# Task prompt:
Gather each line containing the string "bear" from these entries.

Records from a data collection
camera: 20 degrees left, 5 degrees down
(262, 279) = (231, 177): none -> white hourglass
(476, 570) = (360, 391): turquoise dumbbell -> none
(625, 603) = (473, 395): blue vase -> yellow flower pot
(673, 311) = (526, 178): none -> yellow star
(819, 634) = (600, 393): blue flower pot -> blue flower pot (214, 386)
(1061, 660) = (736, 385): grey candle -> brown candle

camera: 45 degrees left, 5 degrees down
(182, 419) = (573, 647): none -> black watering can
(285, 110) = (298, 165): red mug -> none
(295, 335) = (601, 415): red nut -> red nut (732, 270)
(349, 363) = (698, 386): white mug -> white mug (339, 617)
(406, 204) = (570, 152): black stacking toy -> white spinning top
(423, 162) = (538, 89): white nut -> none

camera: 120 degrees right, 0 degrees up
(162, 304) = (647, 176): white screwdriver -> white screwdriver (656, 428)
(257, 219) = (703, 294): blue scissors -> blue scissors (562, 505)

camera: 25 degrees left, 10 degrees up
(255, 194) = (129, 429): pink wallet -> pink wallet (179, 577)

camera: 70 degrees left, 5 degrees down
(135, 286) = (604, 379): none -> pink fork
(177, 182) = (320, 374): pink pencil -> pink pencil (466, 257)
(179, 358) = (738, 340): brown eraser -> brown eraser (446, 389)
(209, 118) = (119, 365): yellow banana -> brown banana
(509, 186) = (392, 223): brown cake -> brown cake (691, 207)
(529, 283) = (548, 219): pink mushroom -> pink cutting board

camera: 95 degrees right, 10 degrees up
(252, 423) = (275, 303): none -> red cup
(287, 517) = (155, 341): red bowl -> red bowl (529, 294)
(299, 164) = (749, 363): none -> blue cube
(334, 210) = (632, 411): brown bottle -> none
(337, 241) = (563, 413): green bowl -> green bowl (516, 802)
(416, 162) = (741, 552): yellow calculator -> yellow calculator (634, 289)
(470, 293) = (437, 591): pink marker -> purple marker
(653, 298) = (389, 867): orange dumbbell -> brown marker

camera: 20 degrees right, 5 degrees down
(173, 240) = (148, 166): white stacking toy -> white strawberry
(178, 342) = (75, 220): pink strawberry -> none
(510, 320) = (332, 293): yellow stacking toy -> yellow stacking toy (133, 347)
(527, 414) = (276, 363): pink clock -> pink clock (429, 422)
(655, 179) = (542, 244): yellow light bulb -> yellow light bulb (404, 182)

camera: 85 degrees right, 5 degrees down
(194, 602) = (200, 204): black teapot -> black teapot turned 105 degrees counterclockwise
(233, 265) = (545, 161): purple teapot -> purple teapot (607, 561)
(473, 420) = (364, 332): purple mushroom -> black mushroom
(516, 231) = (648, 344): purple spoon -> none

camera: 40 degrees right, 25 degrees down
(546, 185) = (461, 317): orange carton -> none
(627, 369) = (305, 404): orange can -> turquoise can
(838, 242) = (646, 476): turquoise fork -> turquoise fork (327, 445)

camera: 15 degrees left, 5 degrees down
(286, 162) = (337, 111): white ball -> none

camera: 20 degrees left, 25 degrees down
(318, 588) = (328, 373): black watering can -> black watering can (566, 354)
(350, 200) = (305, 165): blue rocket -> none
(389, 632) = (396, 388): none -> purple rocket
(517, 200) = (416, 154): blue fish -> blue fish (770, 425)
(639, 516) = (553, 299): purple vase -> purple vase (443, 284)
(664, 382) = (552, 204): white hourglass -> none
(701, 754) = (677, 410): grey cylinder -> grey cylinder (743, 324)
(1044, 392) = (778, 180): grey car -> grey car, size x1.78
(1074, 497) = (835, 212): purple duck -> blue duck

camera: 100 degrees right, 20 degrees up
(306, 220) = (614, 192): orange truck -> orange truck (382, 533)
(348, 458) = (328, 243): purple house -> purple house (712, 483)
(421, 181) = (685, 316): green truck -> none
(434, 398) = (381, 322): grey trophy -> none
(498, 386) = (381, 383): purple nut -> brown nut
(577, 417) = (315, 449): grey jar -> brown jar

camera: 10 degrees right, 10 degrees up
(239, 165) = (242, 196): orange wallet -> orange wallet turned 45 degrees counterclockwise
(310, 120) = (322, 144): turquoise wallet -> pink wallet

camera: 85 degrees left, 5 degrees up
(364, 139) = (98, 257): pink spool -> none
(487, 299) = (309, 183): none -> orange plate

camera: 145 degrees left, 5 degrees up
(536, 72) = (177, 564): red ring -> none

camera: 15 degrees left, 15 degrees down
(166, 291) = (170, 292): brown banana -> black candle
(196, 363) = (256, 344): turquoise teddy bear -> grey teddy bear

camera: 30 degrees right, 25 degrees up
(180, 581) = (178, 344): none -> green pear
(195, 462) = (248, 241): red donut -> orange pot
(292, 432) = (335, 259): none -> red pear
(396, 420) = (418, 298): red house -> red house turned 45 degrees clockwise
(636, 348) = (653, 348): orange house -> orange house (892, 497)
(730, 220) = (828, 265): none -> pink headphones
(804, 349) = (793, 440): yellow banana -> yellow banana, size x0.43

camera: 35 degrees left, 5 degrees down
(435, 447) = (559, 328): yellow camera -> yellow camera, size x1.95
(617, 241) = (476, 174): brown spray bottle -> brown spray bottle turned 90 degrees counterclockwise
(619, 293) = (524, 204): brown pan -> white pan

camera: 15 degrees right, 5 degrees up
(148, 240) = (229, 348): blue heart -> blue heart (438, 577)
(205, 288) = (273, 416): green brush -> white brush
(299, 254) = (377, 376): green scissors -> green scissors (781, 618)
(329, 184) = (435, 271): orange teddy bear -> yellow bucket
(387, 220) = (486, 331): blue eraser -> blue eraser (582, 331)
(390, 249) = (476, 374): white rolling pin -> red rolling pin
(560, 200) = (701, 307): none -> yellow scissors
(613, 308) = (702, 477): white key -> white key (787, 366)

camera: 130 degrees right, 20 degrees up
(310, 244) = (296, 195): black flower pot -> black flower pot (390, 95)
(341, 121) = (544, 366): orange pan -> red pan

# Written solution:
(196, 363) = (256, 344): turquoise teddy bear -> grey teddy bear
(329, 184) = (435, 271): orange teddy bear -> yellow bucket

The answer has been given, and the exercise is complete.